Counting task for the entries below: give the number of lines that contain the word "gray", with no other text.

═══ Information given ═══

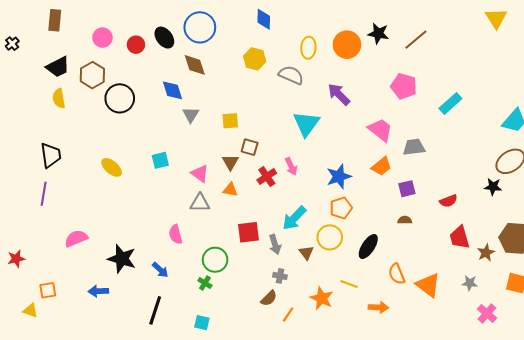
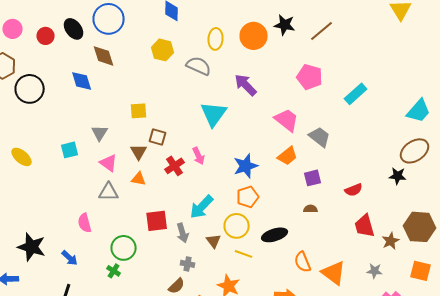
gray triangle: (191, 115) -> (100, 133), moved
gray trapezoid: (414, 147) -> (320, 137), turned 45
black ellipse: (368, 247) -> (275, 235), turned 40
yellow line: (349, 284) -> (244, 254), moved

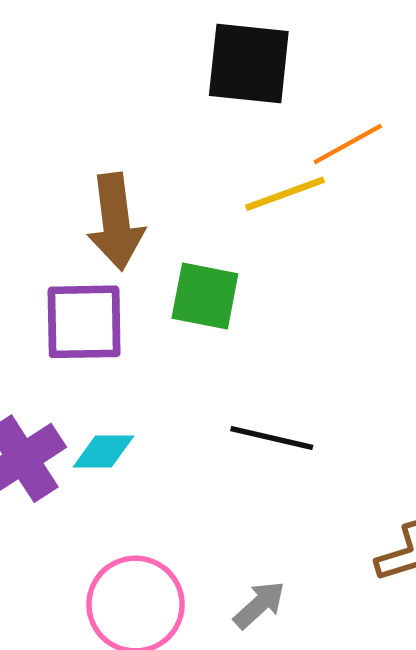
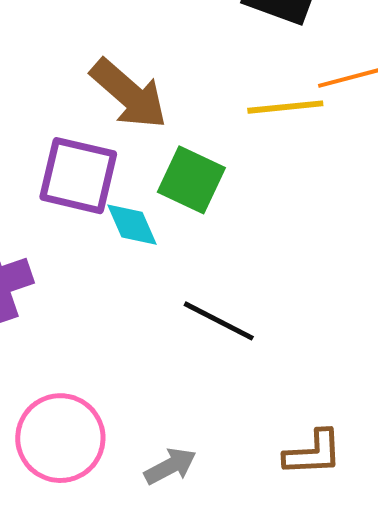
brown arrow: (116, 222) -> (129, 94), turned -56
cyan diamond: (103, 451) -> (132, 225), moved, turned 52

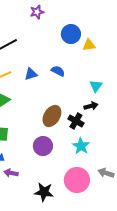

═══

**Written reply:**
2